Items from a data source
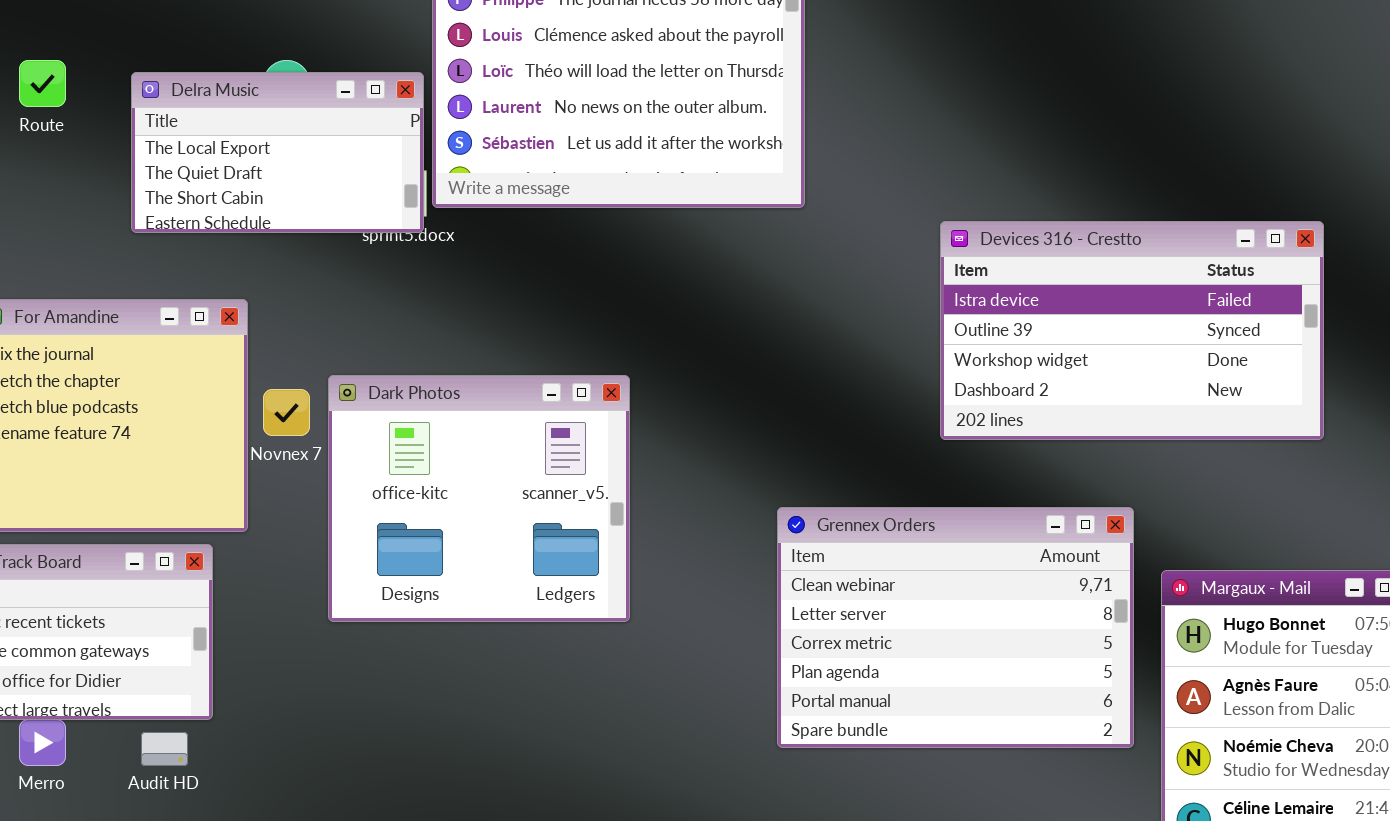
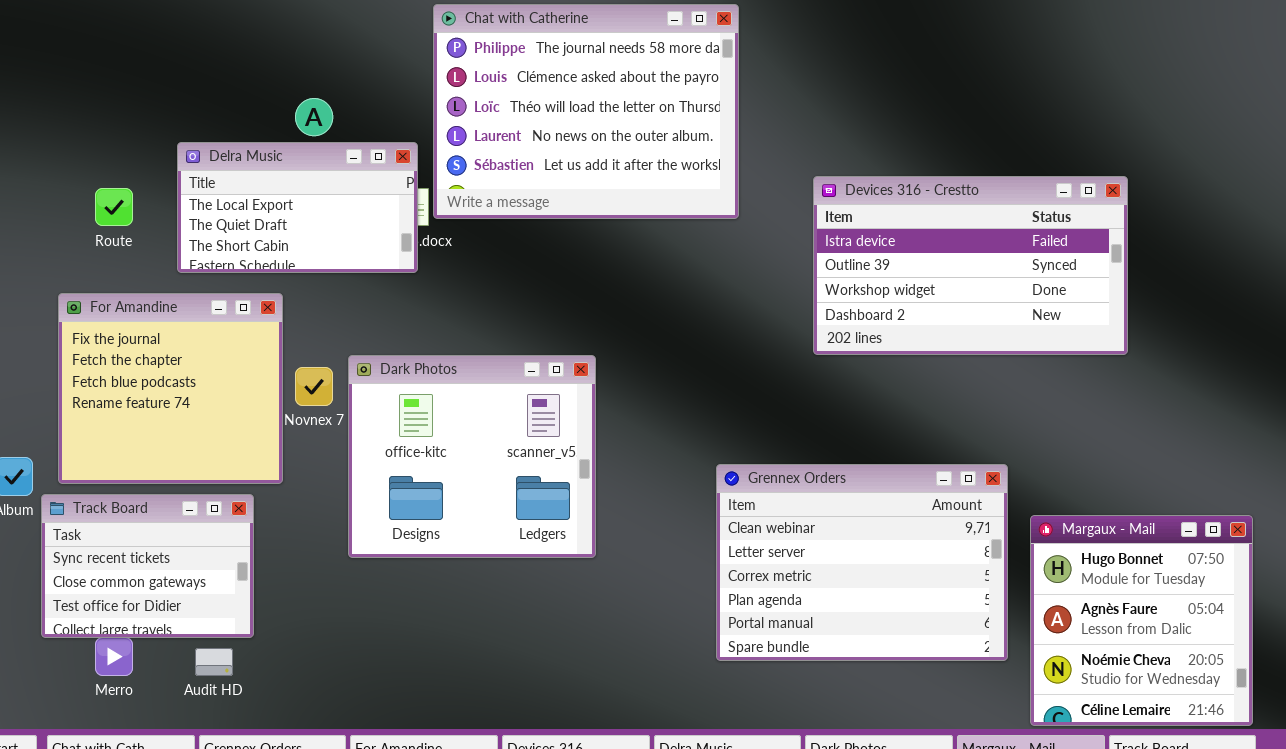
Route: [19,60,66,107] -> [95,188,133,226], moved
Delra Music: [131,72,424,233] -> [177,142,418,273], moved
Devices 316 - Crestto: [940,221,1324,440] -> [813,176,1128,355], moved

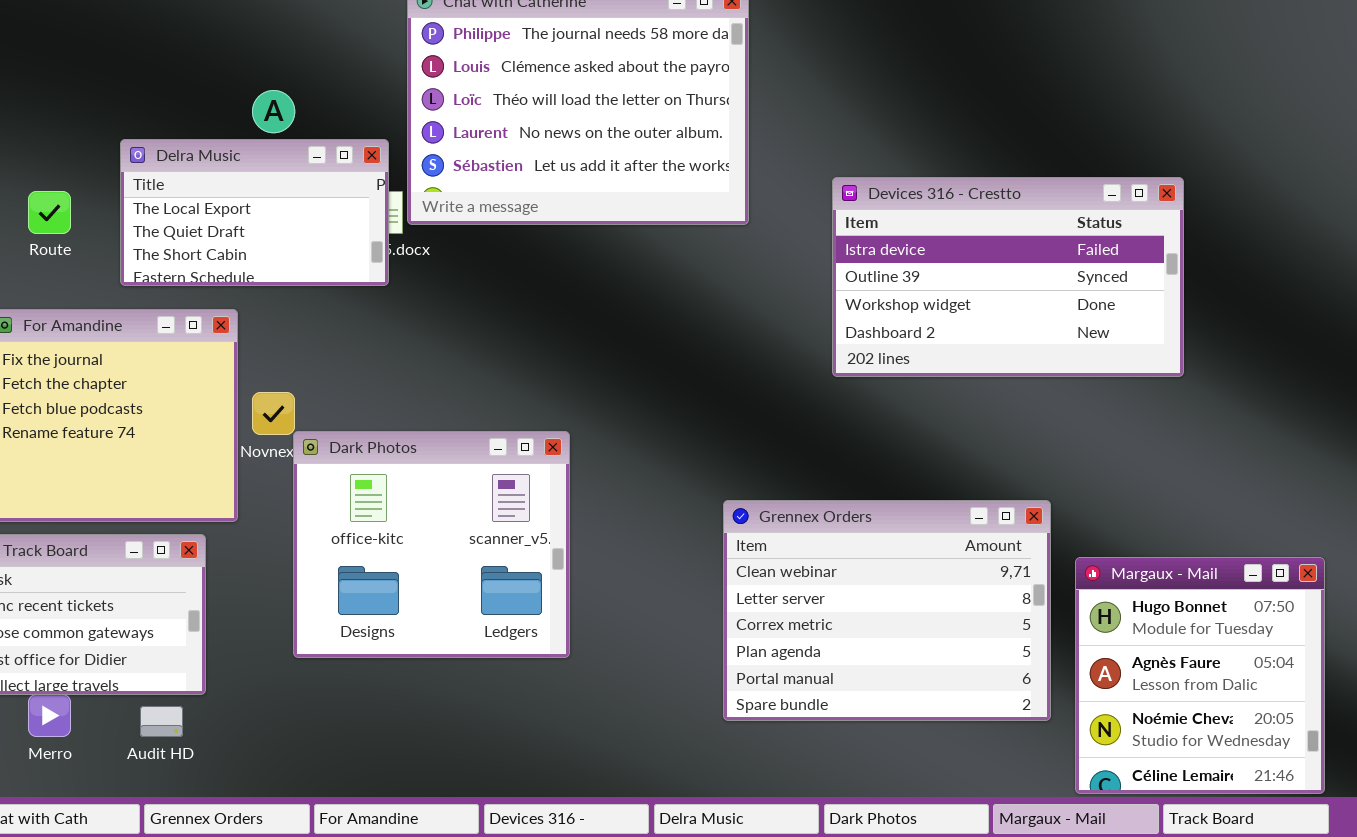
Dark Photos: [348,355,596,558] -> [293,431,570,658], moved

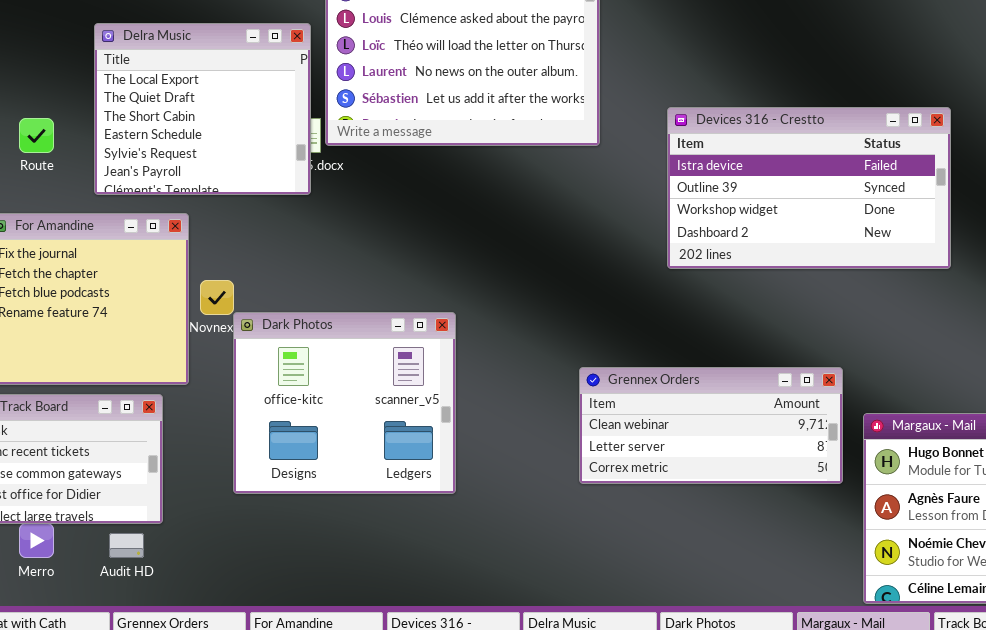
Delra Music: [120,139,389,286] -> [94,23,311,195], resized
Grennex Orders: [723,500,1051,721] -> [579,367,843,484], resized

• Exercise goal: A single number is needed: the count of lines in the records that include "resized".

• Response to this exercise: 2